TASK INPUT -

Segment Open

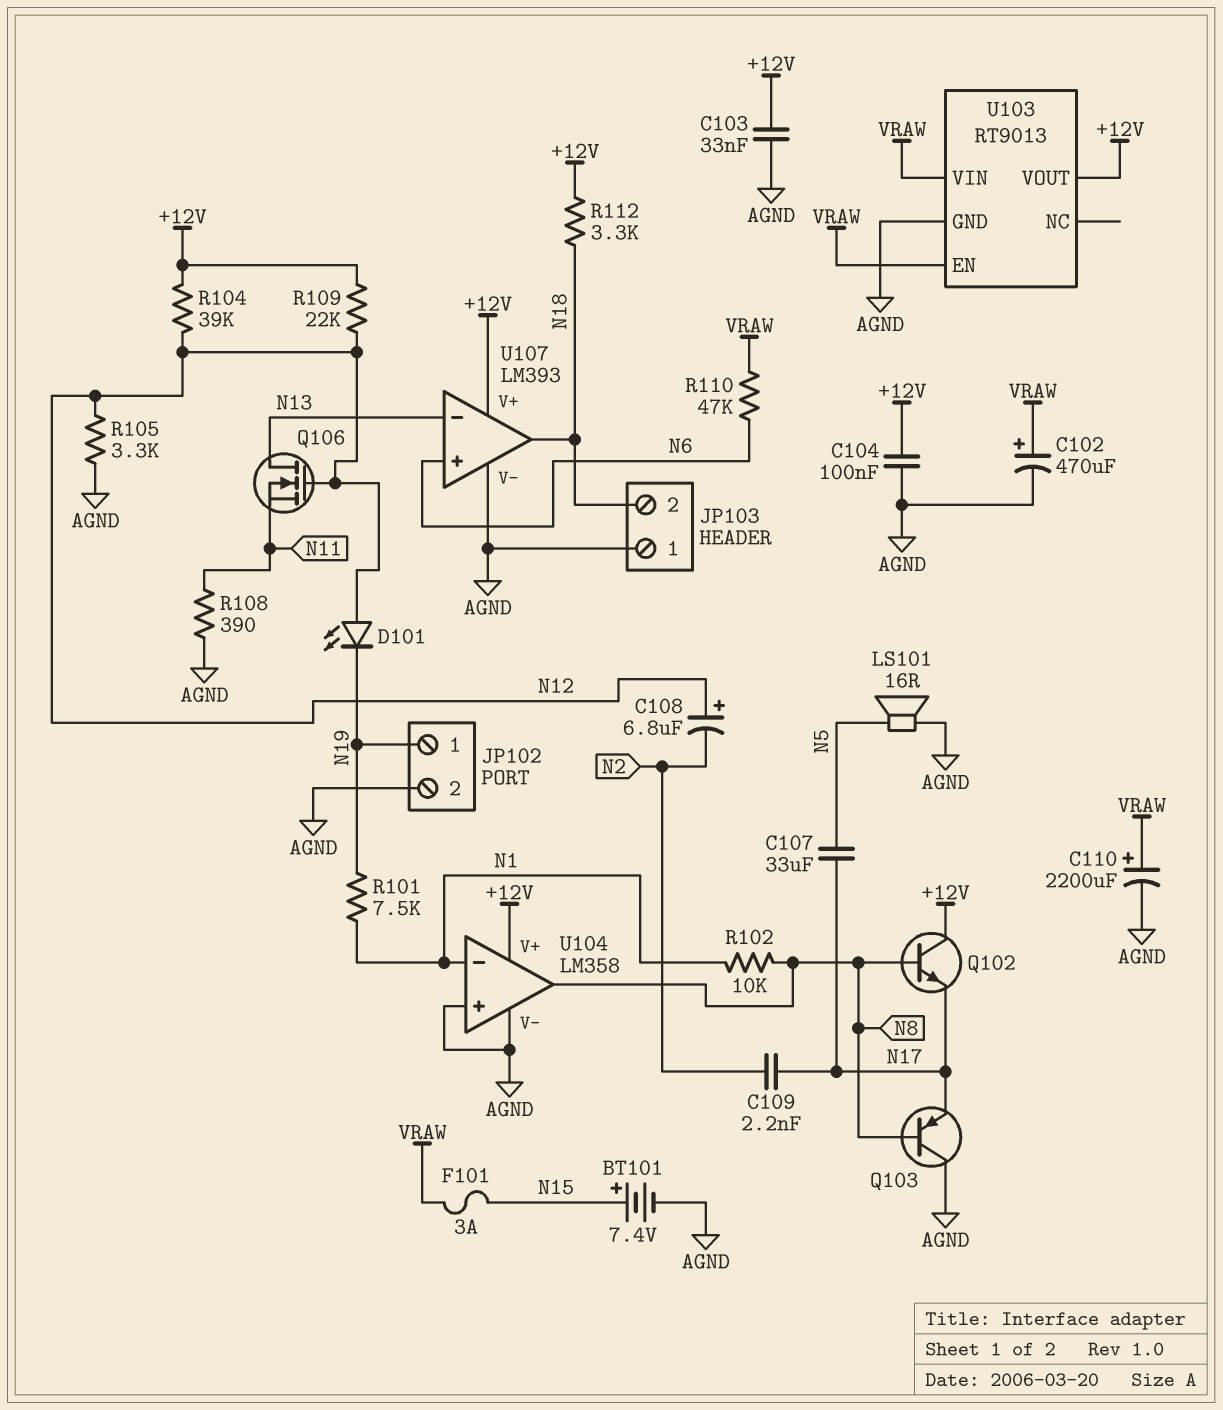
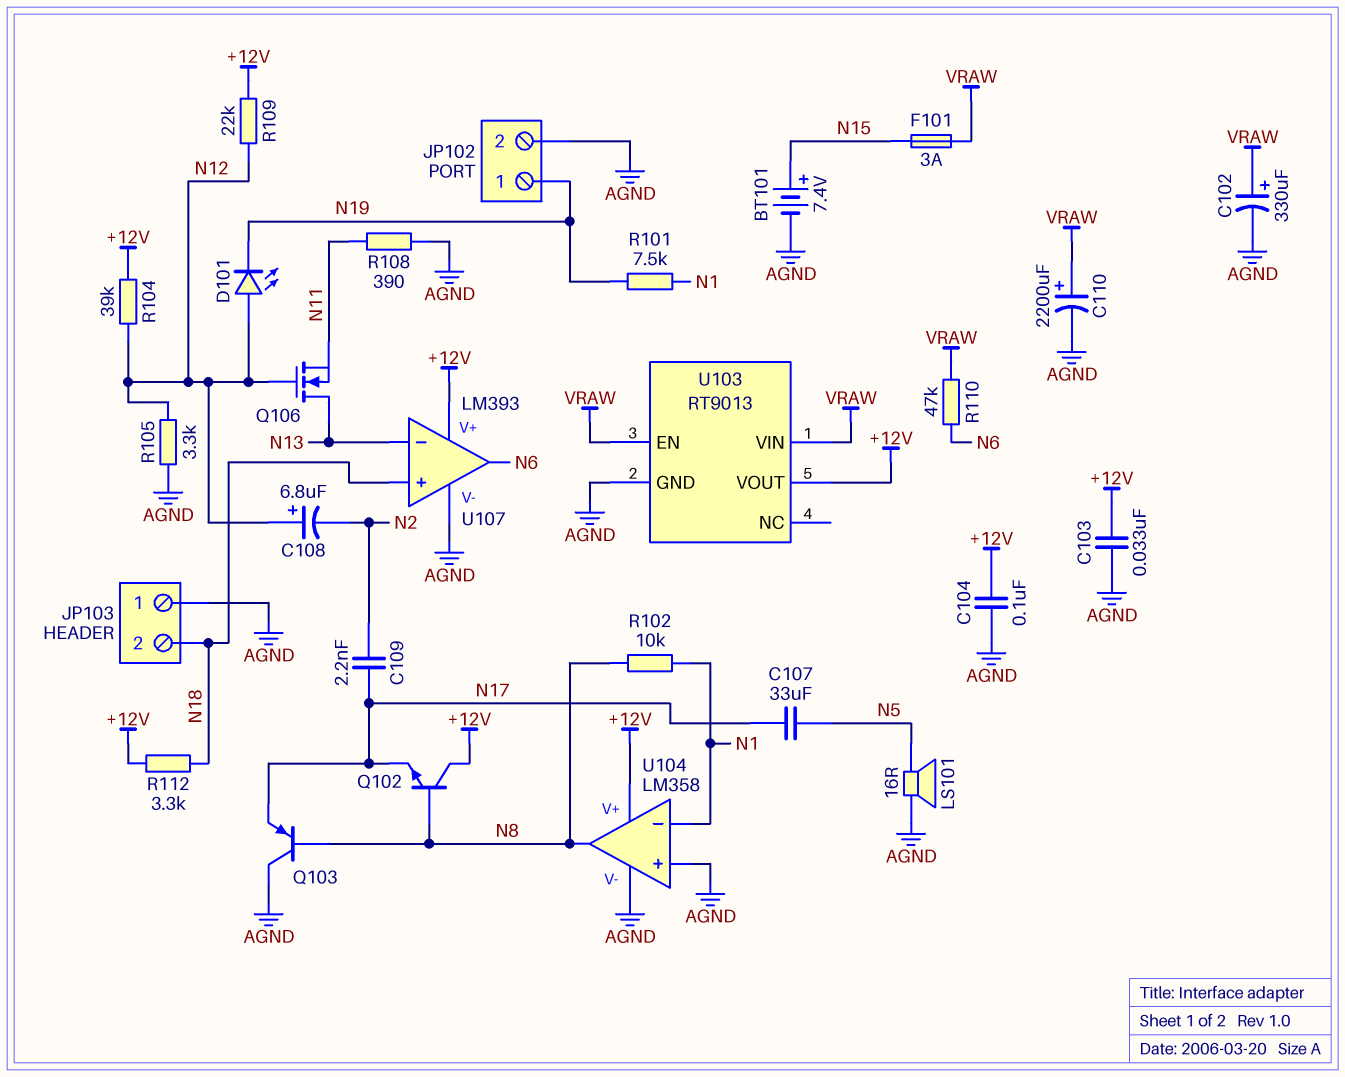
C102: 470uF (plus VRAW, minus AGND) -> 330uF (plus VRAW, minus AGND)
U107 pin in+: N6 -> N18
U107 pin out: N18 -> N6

Segment Closed
Segment Open

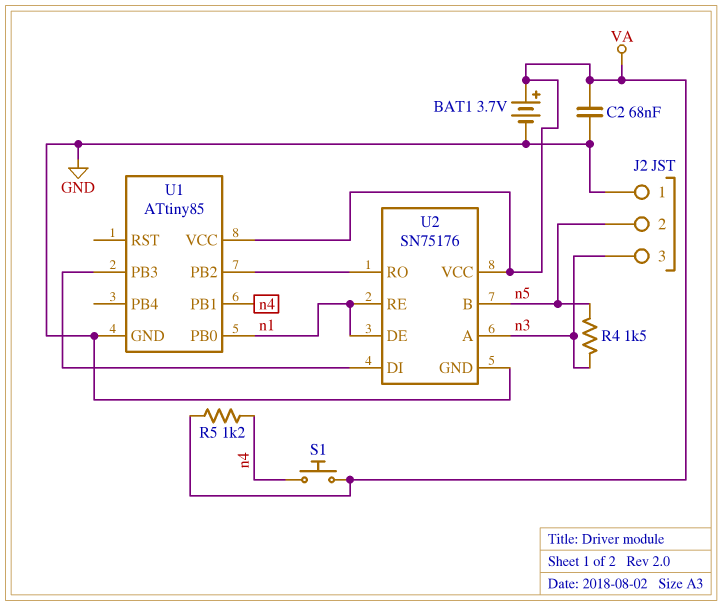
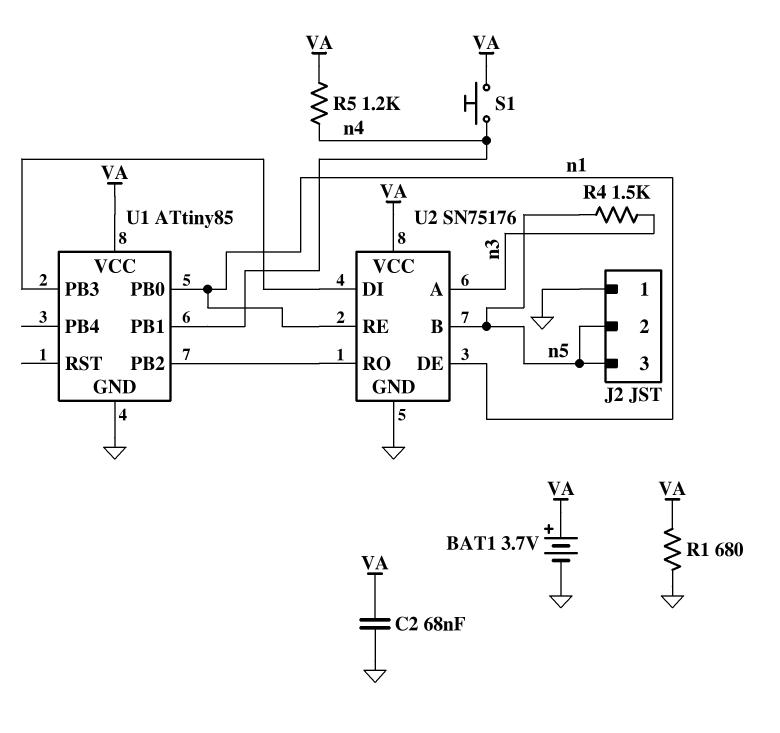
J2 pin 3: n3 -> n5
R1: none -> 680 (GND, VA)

Segment Closed

EXERCISE - Taking the entries above, print exactly the lines starting at the line with "C102: 470uF (plus" and ending at the line with "U107 pin out: N18 -> N6", both included.

RESULT -
C102: 470uF (plus VRAW, minus AGND) -> 330uF (plus VRAW, minus AGND)
U107 pin in+: N6 -> N18
U107 pin out: N18 -> N6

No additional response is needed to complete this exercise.